◆ THE TASK: Each entry is to be retyped exactly as it appears. Leave the images out.

◆ EXERCISE INPUTS:

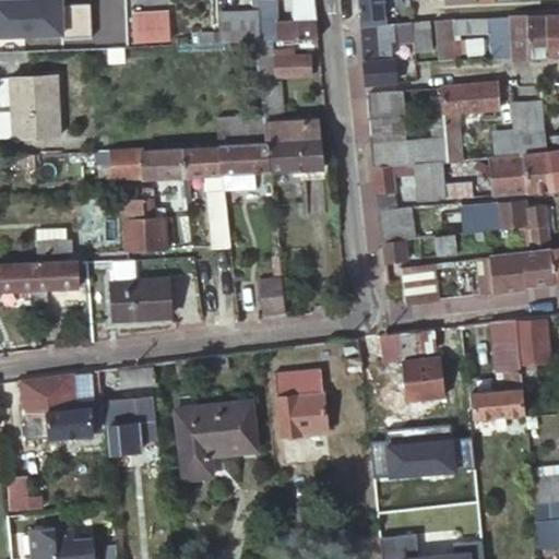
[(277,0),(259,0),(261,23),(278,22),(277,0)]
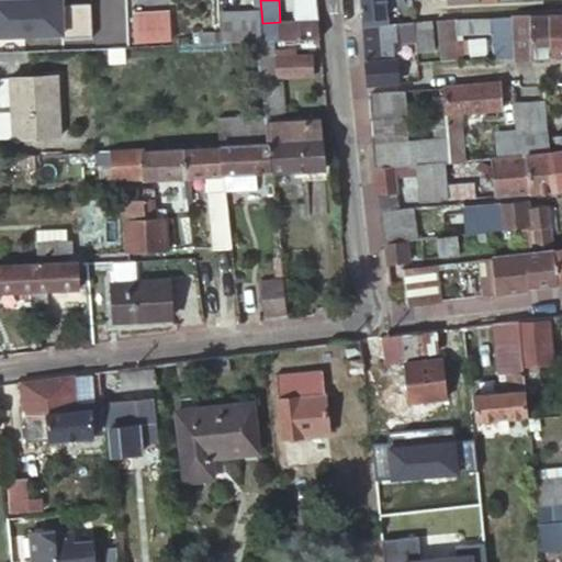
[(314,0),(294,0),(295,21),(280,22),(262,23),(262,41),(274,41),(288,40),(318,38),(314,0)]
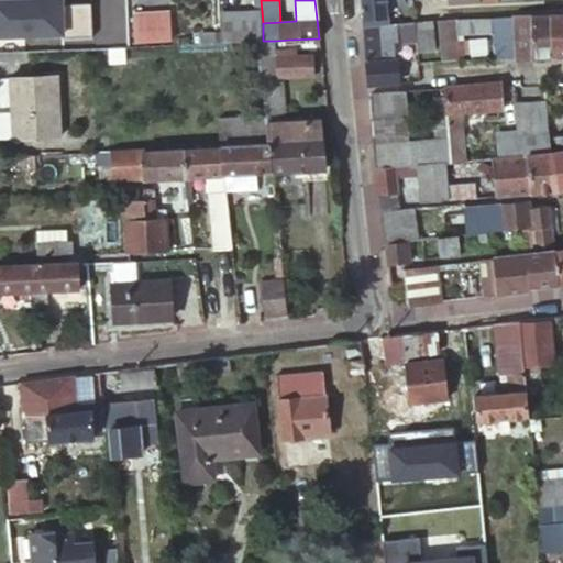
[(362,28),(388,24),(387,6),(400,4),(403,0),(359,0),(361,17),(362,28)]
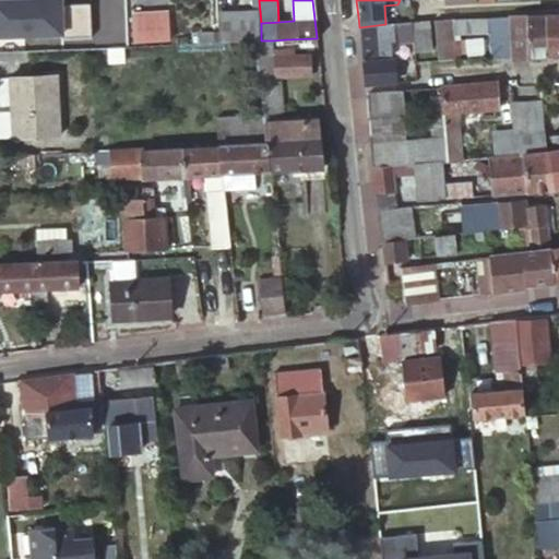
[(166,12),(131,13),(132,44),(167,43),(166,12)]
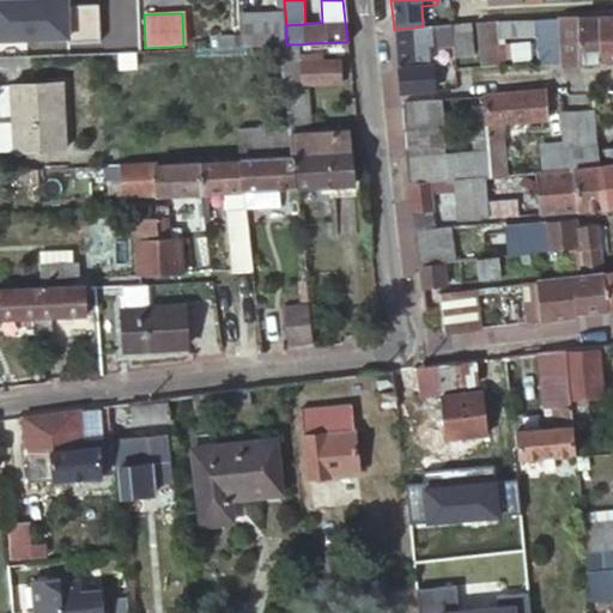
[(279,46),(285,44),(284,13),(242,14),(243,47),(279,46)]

◆ TASK OUTPUT:
[(277,0),(259,0),(261,23),(278,22),(277,0)]
[(314,0),(294,0),(295,21),(280,22),(262,23),(262,41),(274,41),(288,40),(318,38),(314,0)]
[(362,28),(388,24),(387,6),(400,4),(403,0),(359,0),(361,17),(362,28)]
[(166,12),(131,13),(132,44),(167,43),(166,12)]
[(279,46),(285,44),(284,13),(242,14),(243,47),(279,46)]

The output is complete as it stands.